= What needs to be done =
Your answer should be a single number: the count of lines in the listing that contain "BUZZER".
[Material to process]
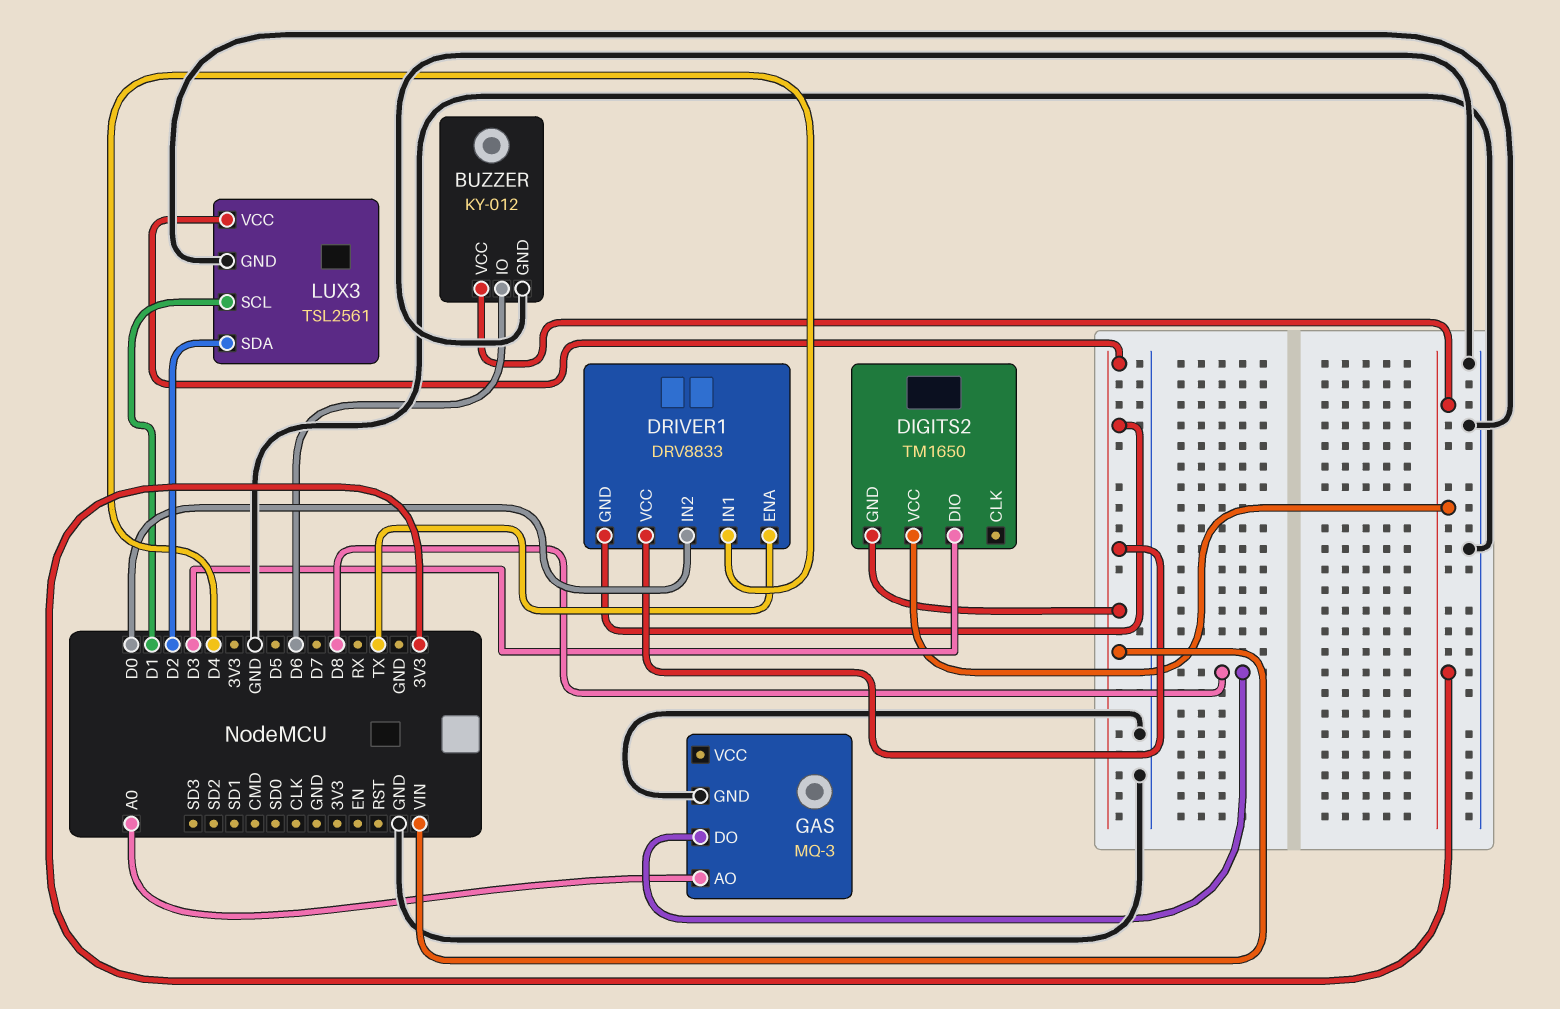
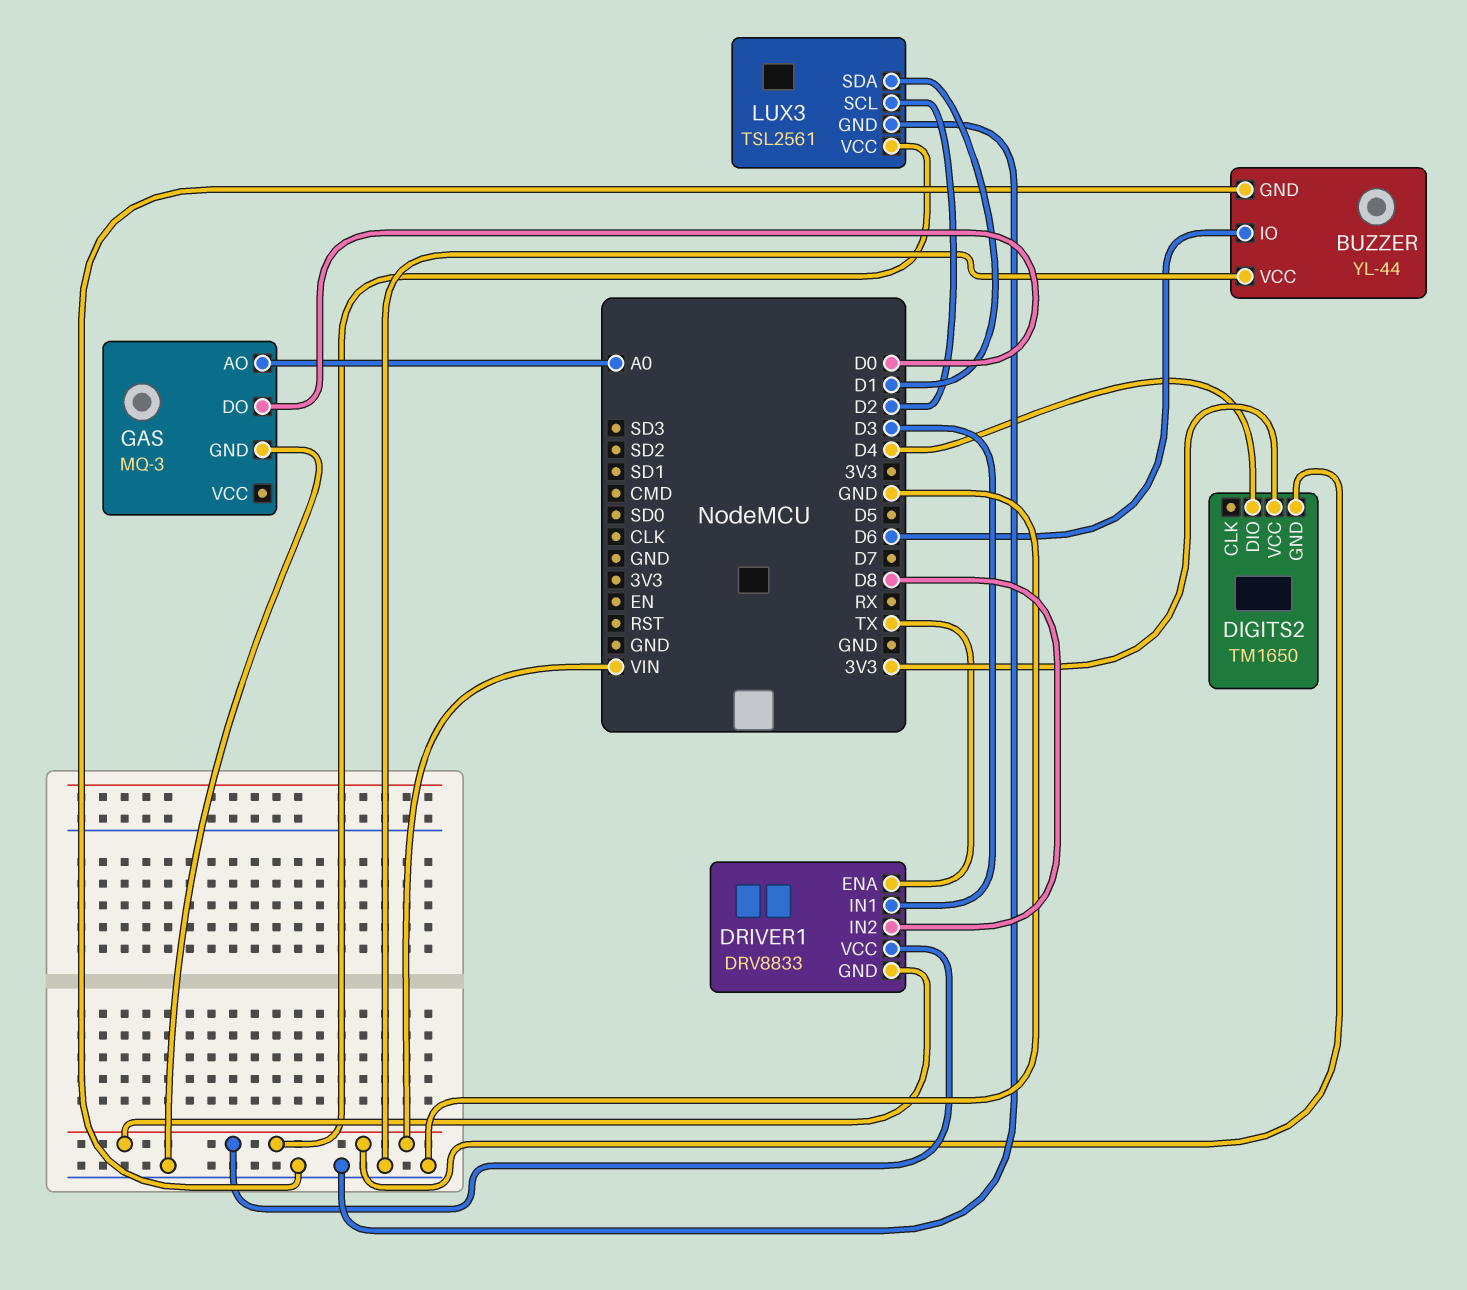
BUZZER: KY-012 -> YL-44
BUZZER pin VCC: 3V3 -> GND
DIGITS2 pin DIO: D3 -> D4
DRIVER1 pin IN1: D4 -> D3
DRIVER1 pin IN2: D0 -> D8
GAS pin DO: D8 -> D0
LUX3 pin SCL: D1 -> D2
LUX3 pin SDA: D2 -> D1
[/Material to process]
[Material to process]
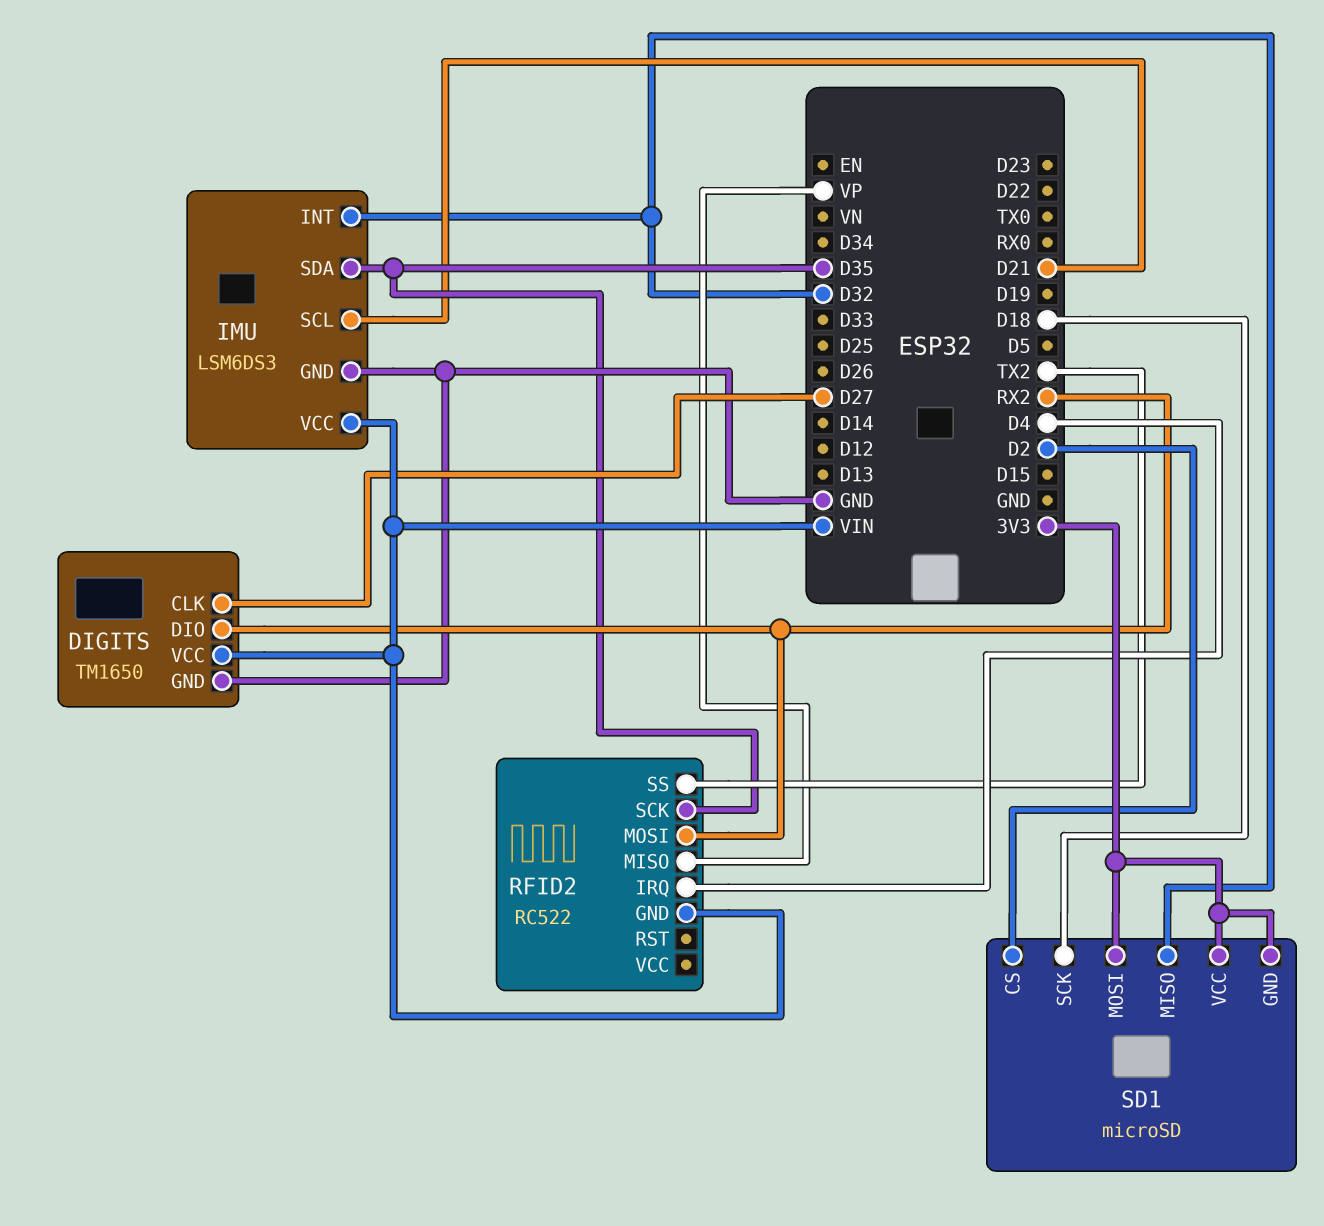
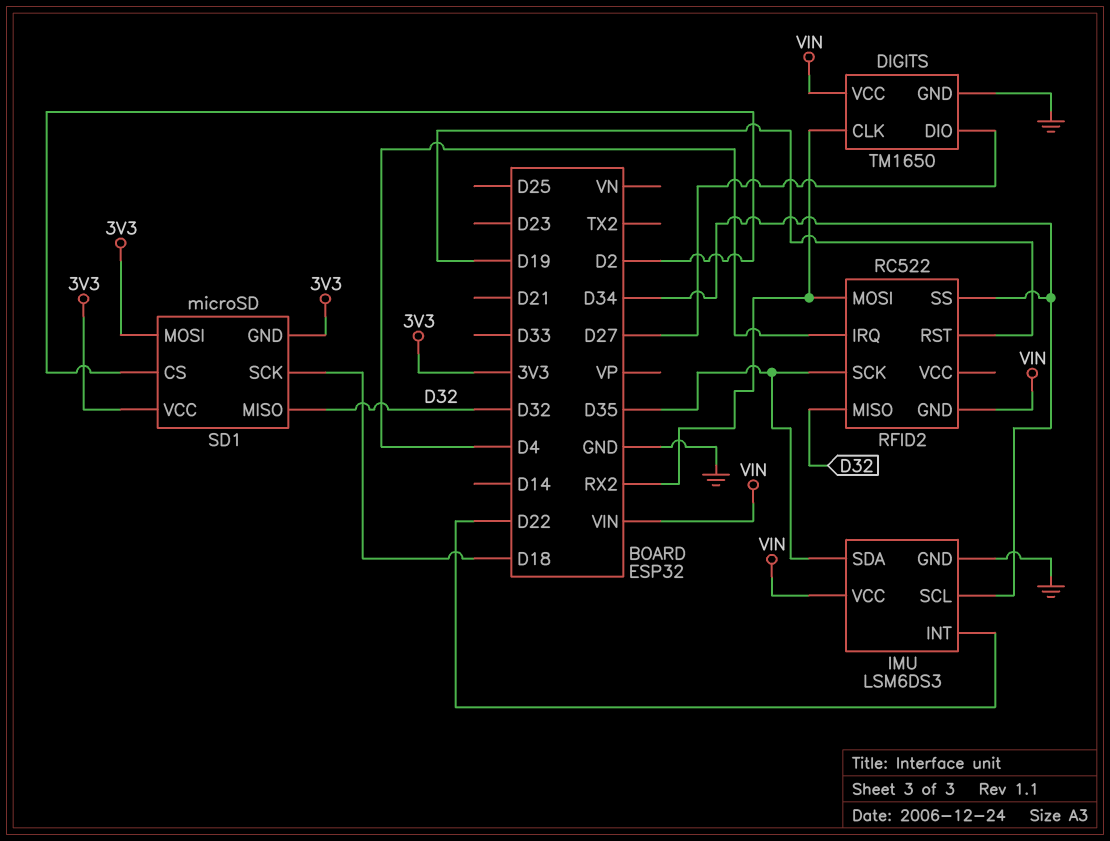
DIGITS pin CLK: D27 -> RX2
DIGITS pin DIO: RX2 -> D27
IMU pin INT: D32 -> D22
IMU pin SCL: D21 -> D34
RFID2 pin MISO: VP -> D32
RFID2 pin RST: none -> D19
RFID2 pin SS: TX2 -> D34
[/Material to process]
[Material to process]
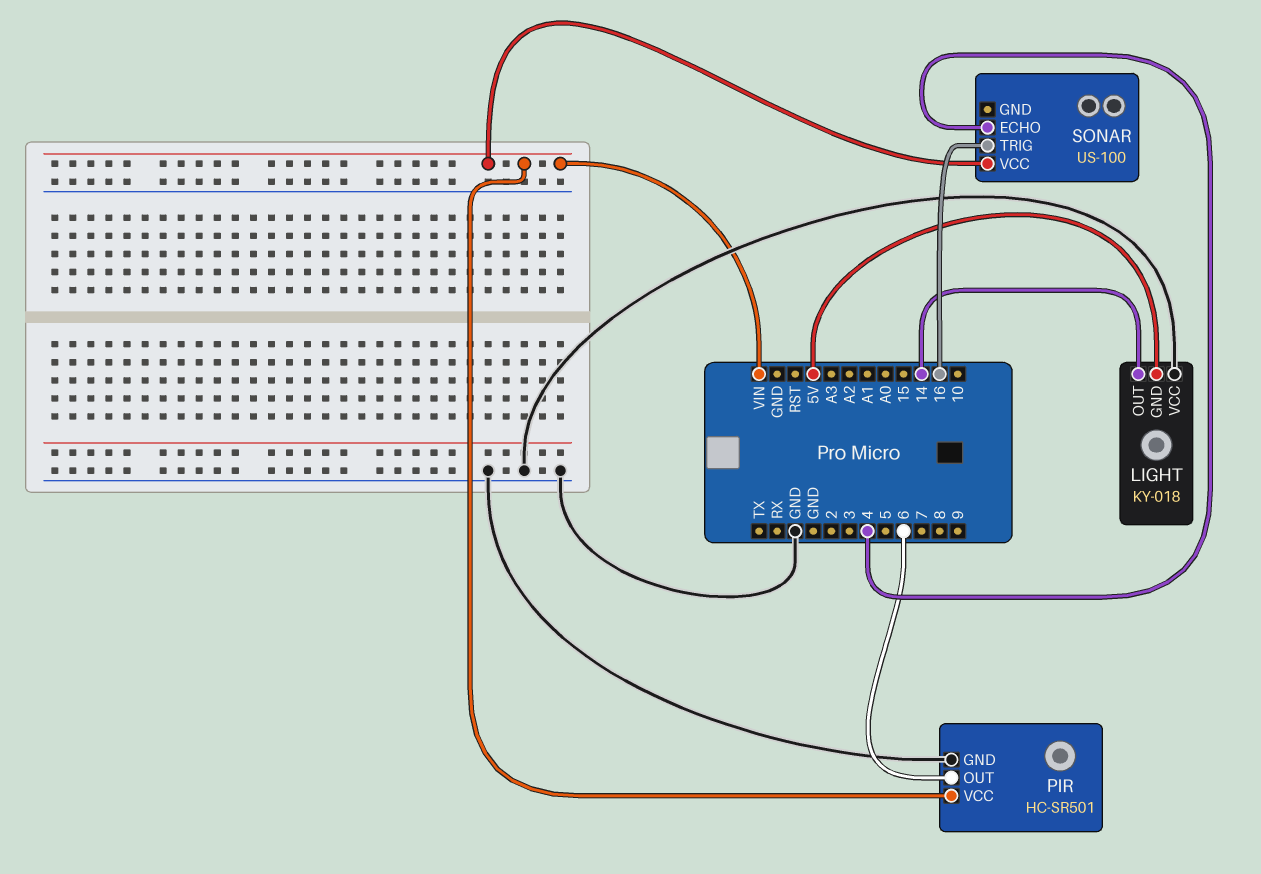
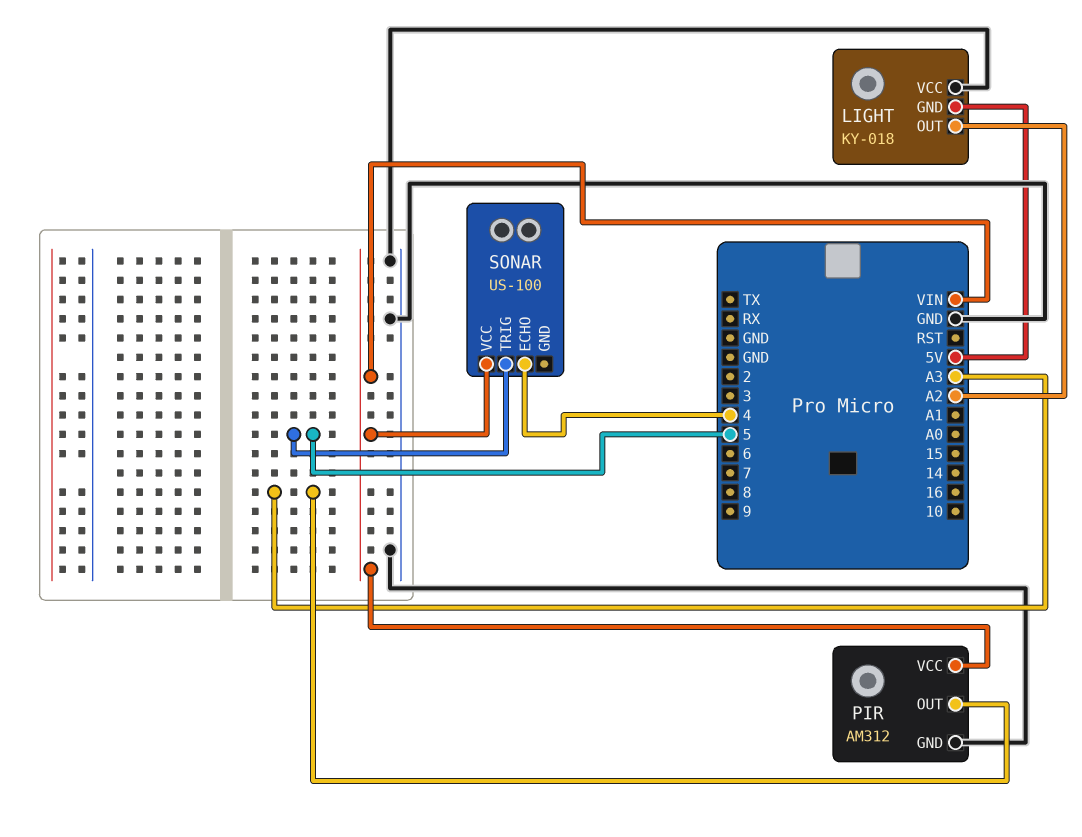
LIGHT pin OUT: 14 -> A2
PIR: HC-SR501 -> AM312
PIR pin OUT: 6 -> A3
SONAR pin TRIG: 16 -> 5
[/Material to process]
= Result of this task =
2